[Object change descriptions]
=== Section Start ===

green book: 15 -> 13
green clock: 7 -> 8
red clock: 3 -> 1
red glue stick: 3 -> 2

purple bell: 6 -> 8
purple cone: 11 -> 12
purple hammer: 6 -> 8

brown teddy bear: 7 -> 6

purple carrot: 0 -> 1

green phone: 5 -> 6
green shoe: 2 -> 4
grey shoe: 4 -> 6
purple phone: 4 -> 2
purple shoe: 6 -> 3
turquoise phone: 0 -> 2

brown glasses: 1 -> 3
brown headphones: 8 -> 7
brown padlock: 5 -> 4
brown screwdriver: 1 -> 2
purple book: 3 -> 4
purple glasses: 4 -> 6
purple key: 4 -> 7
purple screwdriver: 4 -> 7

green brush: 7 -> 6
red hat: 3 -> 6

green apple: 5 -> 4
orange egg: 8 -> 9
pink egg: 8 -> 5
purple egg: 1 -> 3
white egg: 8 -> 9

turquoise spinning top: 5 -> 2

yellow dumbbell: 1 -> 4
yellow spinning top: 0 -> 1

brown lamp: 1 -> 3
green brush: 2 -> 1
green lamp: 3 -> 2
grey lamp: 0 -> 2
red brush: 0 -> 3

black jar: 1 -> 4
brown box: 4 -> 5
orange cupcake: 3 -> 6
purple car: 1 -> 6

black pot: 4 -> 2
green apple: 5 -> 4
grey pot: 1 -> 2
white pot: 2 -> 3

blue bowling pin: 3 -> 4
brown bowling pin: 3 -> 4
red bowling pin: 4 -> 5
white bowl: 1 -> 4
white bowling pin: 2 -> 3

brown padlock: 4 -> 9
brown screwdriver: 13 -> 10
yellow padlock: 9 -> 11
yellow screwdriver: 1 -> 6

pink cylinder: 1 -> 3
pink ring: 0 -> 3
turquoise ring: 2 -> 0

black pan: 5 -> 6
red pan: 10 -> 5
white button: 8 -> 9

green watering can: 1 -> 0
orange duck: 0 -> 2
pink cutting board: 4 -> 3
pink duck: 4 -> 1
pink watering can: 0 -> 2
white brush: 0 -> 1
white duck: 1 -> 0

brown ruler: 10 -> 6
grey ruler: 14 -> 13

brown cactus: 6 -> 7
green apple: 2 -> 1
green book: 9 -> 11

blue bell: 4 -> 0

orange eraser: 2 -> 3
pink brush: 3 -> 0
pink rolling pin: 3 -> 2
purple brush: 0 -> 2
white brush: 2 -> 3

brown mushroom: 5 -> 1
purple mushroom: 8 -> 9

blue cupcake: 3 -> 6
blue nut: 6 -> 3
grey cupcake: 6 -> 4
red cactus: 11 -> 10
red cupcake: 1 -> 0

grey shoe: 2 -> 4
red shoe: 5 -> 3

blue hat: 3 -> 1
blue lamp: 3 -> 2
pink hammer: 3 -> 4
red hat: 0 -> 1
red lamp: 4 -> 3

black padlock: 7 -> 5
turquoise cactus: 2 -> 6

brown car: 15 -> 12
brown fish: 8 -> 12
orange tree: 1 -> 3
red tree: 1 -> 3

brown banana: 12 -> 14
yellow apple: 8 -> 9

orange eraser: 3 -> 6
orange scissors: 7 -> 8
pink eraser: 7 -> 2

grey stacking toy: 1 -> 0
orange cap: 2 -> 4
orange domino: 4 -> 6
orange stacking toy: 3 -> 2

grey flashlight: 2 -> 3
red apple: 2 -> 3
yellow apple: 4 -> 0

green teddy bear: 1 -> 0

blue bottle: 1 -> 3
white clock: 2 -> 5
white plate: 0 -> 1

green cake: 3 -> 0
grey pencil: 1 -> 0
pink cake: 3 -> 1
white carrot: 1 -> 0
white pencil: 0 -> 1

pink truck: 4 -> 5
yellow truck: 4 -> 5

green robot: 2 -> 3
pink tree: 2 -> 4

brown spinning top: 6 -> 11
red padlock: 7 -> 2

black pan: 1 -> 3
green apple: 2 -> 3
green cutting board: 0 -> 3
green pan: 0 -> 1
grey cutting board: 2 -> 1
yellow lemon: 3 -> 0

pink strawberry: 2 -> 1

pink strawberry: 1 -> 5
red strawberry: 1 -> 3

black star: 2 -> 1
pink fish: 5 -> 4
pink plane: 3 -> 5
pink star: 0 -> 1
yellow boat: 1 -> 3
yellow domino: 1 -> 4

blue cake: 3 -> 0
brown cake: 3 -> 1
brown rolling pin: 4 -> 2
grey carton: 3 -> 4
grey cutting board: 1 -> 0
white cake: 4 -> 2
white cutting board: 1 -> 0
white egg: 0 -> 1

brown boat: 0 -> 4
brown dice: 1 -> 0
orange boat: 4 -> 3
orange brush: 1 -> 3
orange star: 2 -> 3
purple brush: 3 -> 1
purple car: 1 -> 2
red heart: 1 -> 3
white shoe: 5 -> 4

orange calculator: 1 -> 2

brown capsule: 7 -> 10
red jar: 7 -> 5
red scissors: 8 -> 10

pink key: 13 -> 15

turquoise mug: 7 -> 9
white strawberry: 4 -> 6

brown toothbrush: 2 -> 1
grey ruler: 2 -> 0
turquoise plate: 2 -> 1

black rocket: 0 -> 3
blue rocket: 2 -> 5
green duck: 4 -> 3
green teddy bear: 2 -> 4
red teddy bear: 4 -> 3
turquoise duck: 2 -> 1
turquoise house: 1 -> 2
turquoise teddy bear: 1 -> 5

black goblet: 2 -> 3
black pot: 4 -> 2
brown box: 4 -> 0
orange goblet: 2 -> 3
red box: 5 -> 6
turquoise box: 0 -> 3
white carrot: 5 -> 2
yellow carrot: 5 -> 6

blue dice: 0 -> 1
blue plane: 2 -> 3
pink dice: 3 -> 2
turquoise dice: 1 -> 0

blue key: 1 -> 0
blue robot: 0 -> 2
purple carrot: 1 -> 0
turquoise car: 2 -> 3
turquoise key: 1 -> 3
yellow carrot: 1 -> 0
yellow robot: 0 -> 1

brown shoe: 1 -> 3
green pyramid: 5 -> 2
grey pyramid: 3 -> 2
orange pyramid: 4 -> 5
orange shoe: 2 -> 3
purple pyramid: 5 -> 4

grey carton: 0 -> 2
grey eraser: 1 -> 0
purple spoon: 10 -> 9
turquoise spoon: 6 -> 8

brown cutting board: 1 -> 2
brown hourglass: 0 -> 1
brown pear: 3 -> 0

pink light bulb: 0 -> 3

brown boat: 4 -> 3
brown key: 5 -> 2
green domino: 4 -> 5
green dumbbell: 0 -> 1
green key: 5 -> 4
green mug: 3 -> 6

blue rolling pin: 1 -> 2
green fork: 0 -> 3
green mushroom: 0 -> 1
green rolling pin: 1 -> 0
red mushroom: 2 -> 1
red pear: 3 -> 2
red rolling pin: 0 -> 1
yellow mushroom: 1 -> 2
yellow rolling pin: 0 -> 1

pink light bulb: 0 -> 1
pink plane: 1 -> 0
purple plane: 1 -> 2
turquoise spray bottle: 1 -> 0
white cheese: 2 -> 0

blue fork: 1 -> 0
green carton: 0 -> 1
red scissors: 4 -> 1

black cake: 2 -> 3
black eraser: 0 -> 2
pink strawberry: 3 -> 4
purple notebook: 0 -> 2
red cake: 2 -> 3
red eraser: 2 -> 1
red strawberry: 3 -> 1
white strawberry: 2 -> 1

=== Section End ===

WHAT YOU ARE ASKED TO DO - Each line in the records above with "boat" must be returned.

EXERCISE RESPONSE -
yellow boat: 1 -> 3
brown boat: 0 -> 4
orange boat: 4 -> 3
brown boat: 4 -> 3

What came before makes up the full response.